**WHAT YOU SHOULD DO**
Transcribe every line below exactly; no image goes into the output.

Data entries
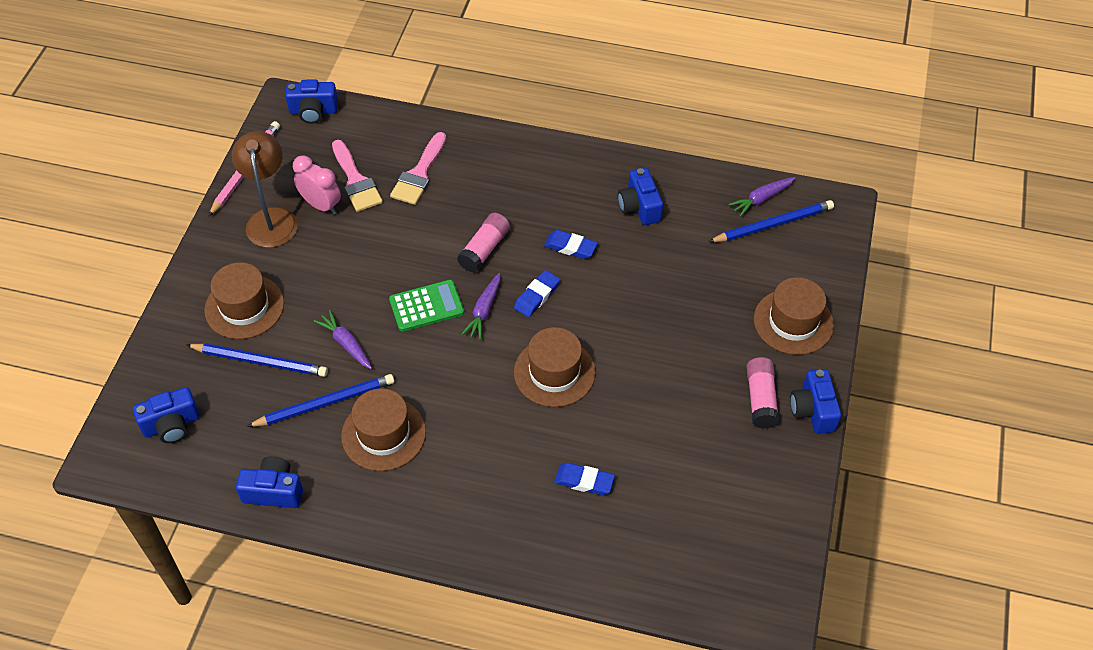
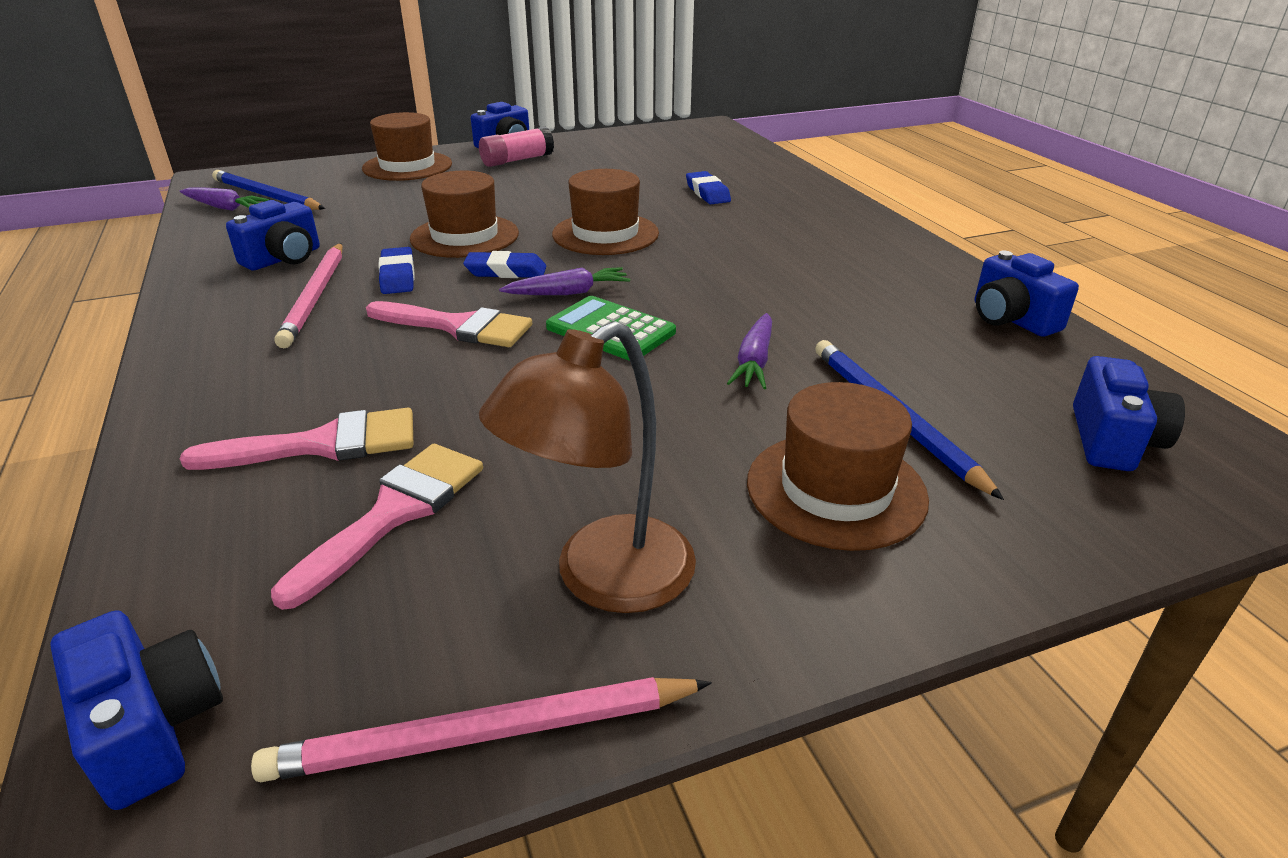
camera: 125 degrees left, 20 degrees down
(171, 425) = (1112, 440): blue camera -> blue camera turned 75 degrees clockwise
(321, 205) = (502, 526): pink clock -> none
(325, 403) = (858, 337): blue pencil -> none
(383, 434) = (827, 287): brown hat -> brown hat (465, 236)
(484, 249) = (458, 326): pink glue stick -> pink brush
(570, 207) = (316, 296): none -> pink pencil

**EXERCISE RESULT**
camera: 125 degrees left, 20 degrees down
(171, 425) = (1112, 440): blue camera -> blue camera turned 75 degrees clockwise
(321, 205) = (502, 526): pink clock -> none
(325, 403) = (858, 337): blue pencil -> none
(383, 434) = (827, 287): brown hat -> brown hat (465, 236)
(484, 249) = (458, 326): pink glue stick -> pink brush
(570, 207) = (316, 296): none -> pink pencil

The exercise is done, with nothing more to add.